Data items
Content starts

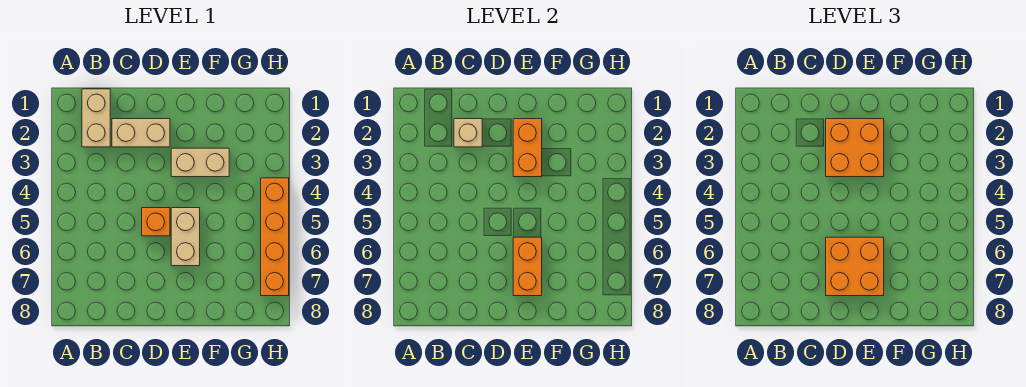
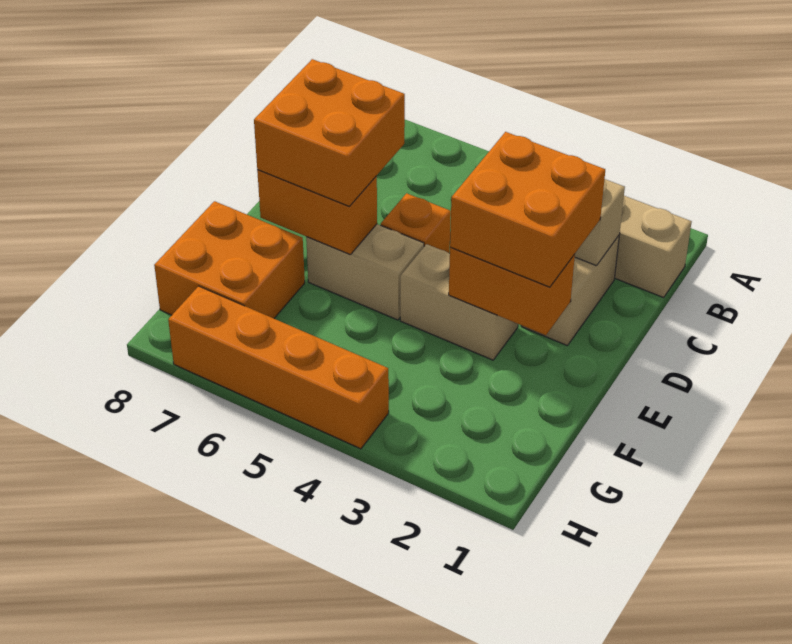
tan brick E3:F3 level 1 -> tan brick E3:E4 level 1
none -> orange brick F7:G8 level 1

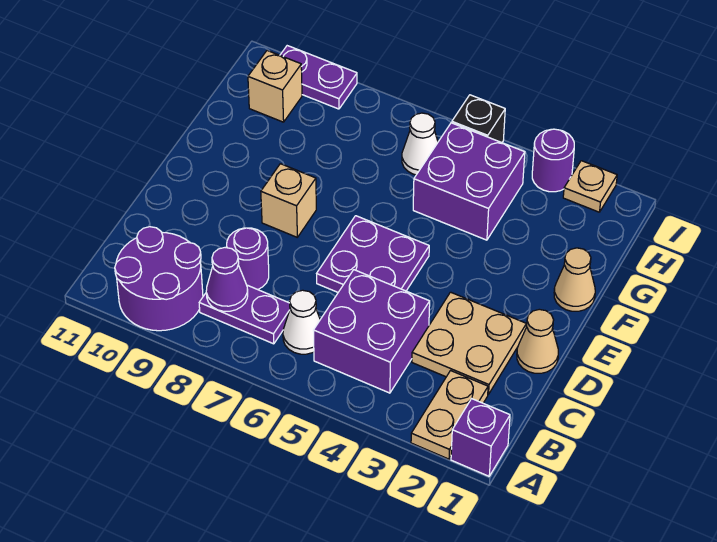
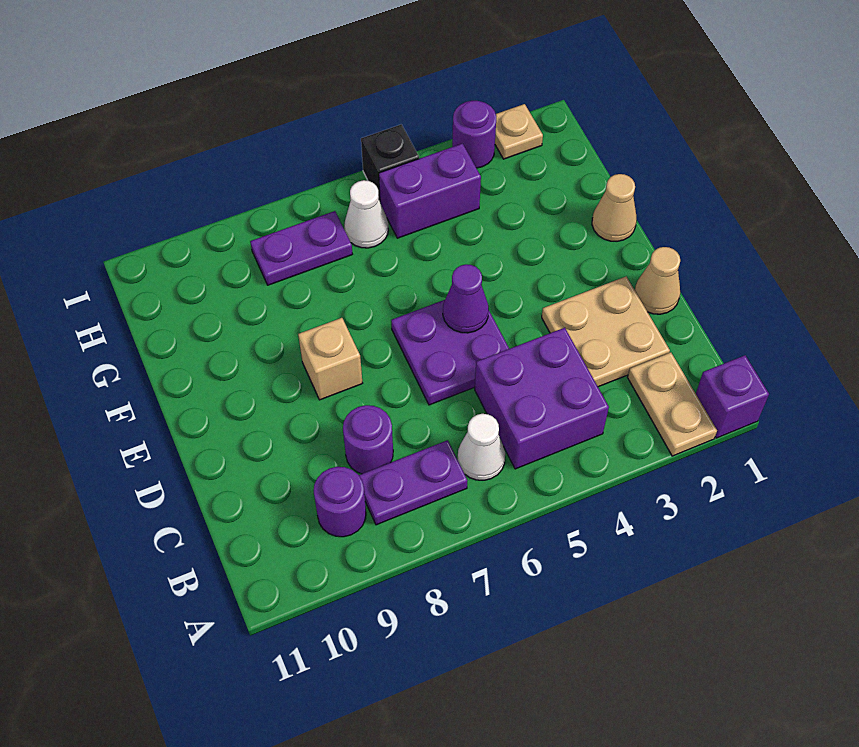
purple round brick A9:B10 level 1 -> purple round brick B9 level 1
purple cone B8 level 2 -> purple cone E5 level 2
purple brick G4:H5 level 1 -> purple brick H4:H5 level 1
tan brick H10 level 1 -> none
purple plate I9:I10 level 1 -> purple plate H7:H8 level 1

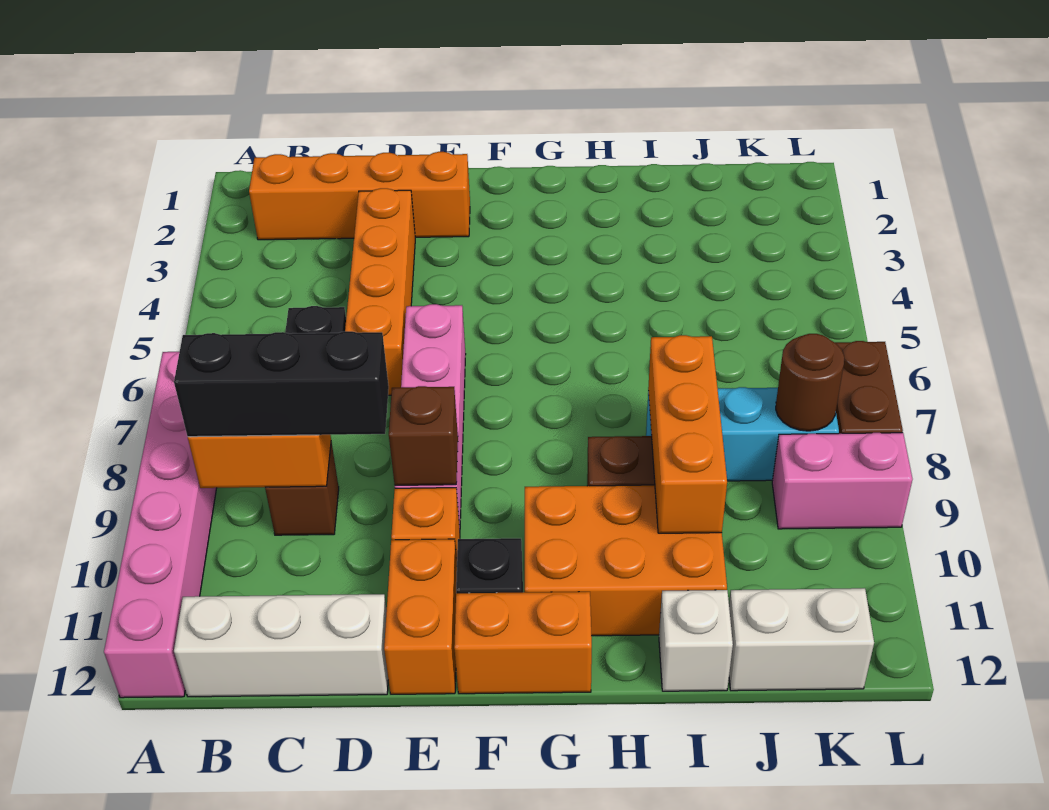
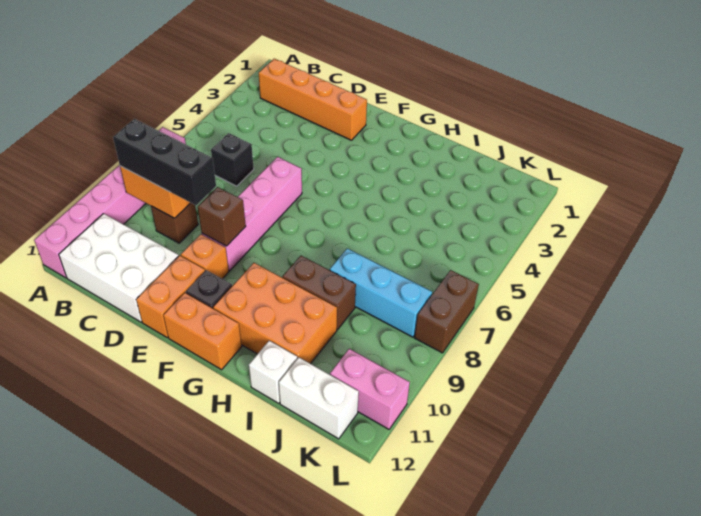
white brick B12:D12 level 1 -> white brick B11:D12 level 1
orange brick D3:D6 level 1 -> none
orange brick I8:I10 level 2 -> none
brown round brick K8 level 2 -> none
pink brick K9:L9 level 1 -> pink brick K11:L11 level 1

Content ends

■ **Task statement**: Those lines above that contain the string "purple" should be returned.

■ **The answer**:
purple round brick A9:B10 level 1 -> purple round brick B9 level 1
purple cone B8 level 2 -> purple cone E5 level 2
purple brick G4:H5 level 1 -> purple brick H4:H5 level 1
purple plate I9:I10 level 1 -> purple plate H7:H8 level 1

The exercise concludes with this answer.